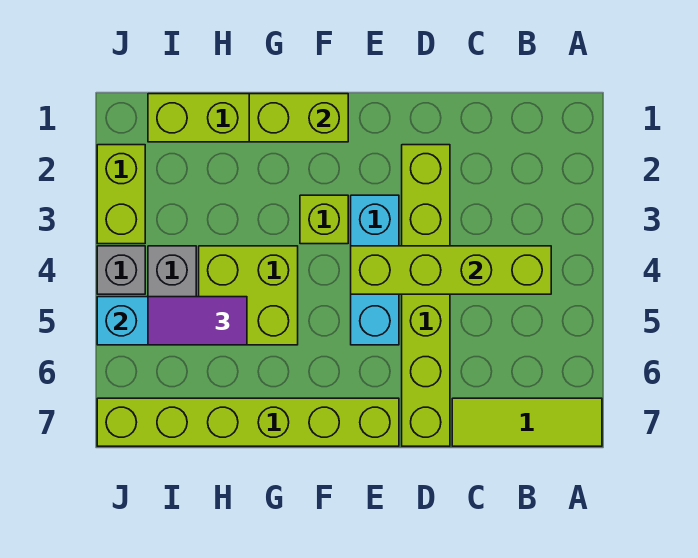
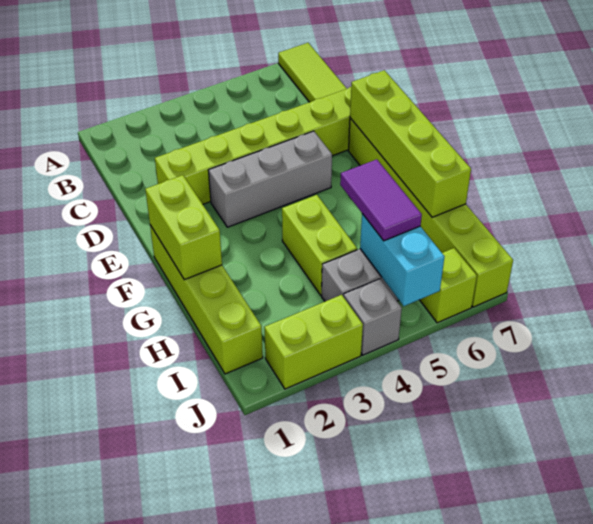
lime 1x4 brick [351,246,551,294] -> lime 1x4 brick moved to [350,70,471,217]
cyan 1x3 brick [351,195,399,345] -> grey 1x3 brick [208,131,332,227]
lime 1x1 brick [300,195,348,244] -> lime 1x1 brick moved to [420,248,477,323]
lime 2x2 brick [199,246,298,345] -> lime 1x2 brick [282,195,357,295]

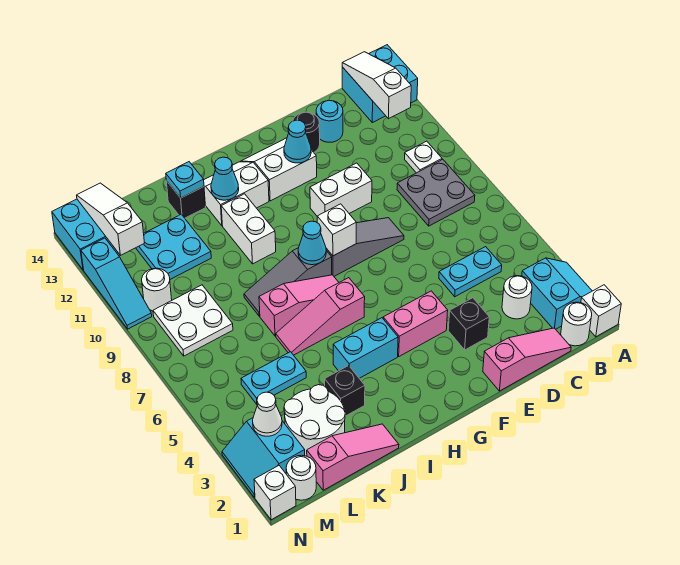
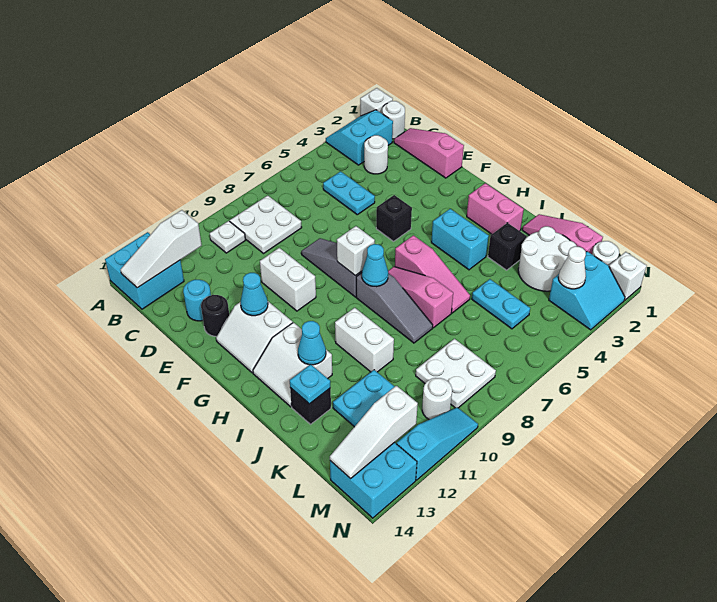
grey 2x2 plate [397,159,475,226] -> white 2x2 plate [230,196,302,253]
black 1x1 brick [448,298,489,350] -> black 1x1 brick moved to [376,195,412,241]
pink 1x2 brick [383,291,448,356] -> pink 1x2 brick moved to [467,183,524,234]
white 1x2 brick [221,194,276,264] -> white 1x2 brick turned to [335,308,394,372]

WHAT THE TASK REQUIRES:
Without the pictures, return all the entries above exactly as they stand.

ANSWER SECTION:
lime 1x4 brick [351,246,551,294] -> lime 1x4 brick moved to [350,70,471,217]
cyan 1x3 brick [351,195,399,345] -> grey 1x3 brick [208,131,332,227]
lime 1x1 brick [300,195,348,244] -> lime 1x1 brick moved to [420,248,477,323]
lime 2x2 brick [199,246,298,345] -> lime 1x2 brick [282,195,357,295]

grey 2x2 plate [397,159,475,226] -> white 2x2 plate [230,196,302,253]
black 1x1 brick [448,298,489,350] -> black 1x1 brick moved to [376,195,412,241]
pink 1x2 brick [383,291,448,356] -> pink 1x2 brick moved to [467,183,524,234]
white 1x2 brick [221,194,276,264] -> white 1x2 brick turned to [335,308,394,372]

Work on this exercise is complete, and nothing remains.